What is expected >>
Would you set down the data that follows, word for word, without any pictures?

Data extracts >>
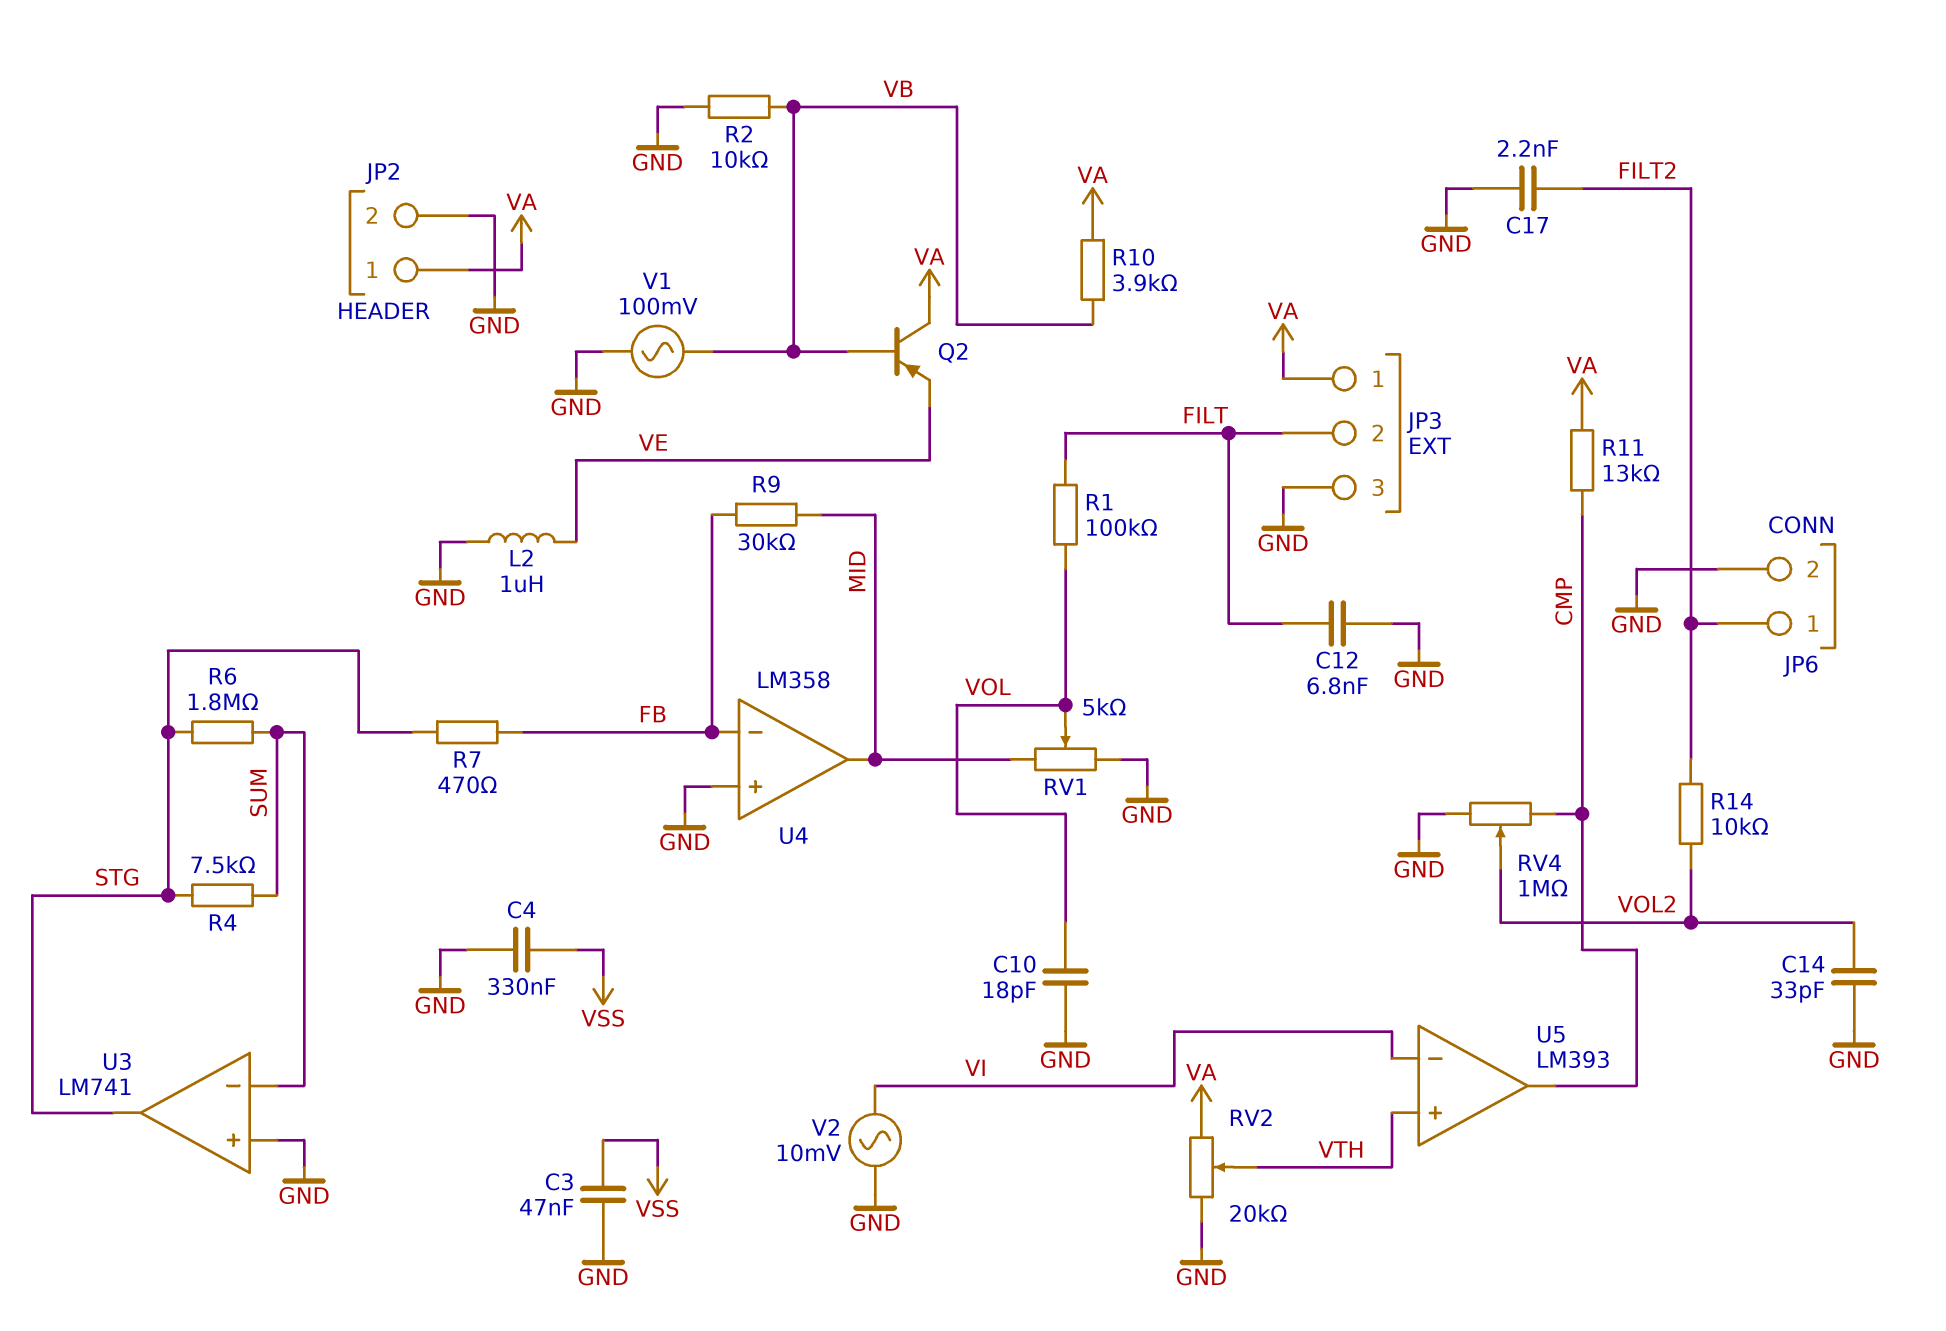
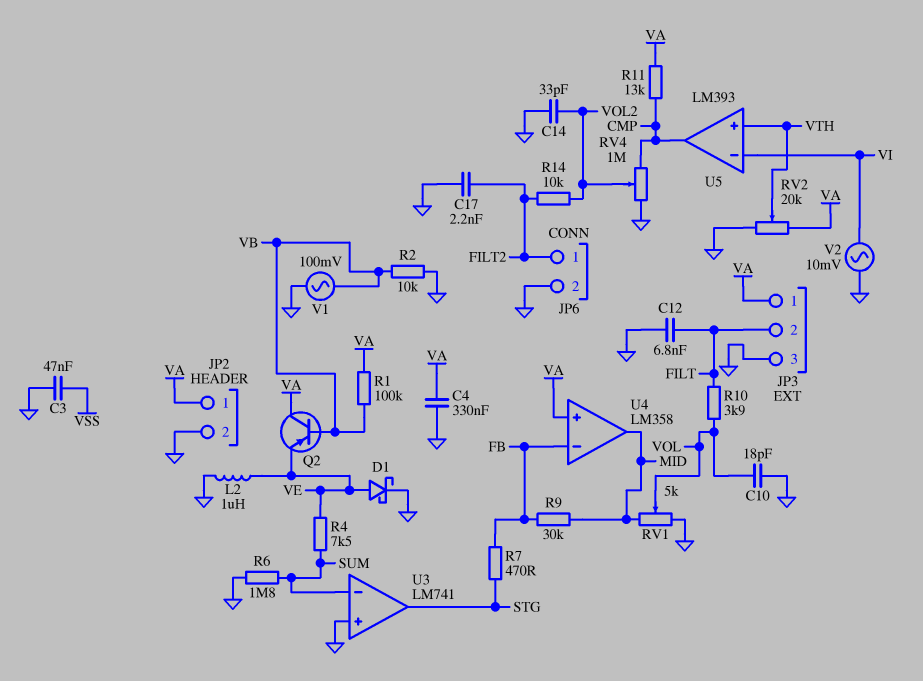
C4: 330nF (GND, VSS) -> 330nF (GND, VA)
D1: none -> schottky (A VE, K GND)
R1: 100k (FILT, VOL) -> 100k (VA, VB)
R4: 7.5k (STG, SUM) -> 7.5k (SUM, VE)
R6: 1.8M (STG, SUM) -> 1.8M (GND, SUM)
R10: 3.9k (VA, VB) -> 3.9k (FILT, VOL)
U4 pin in+: GND -> VA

Response >>
C4: 330nF (GND, VSS) -> 330nF (GND, VA)
D1: none -> schottky (A VE, K GND)
R1: 100k (FILT, VOL) -> 100k (VA, VB)
R4: 7.5k (STG, SUM) -> 7.5k (SUM, VE)
R6: 1.8M (STG, SUM) -> 1.8M (GND, SUM)
R10: 3.9k (VA, VB) -> 3.9k (FILT, VOL)
U4 pin in+: GND -> VA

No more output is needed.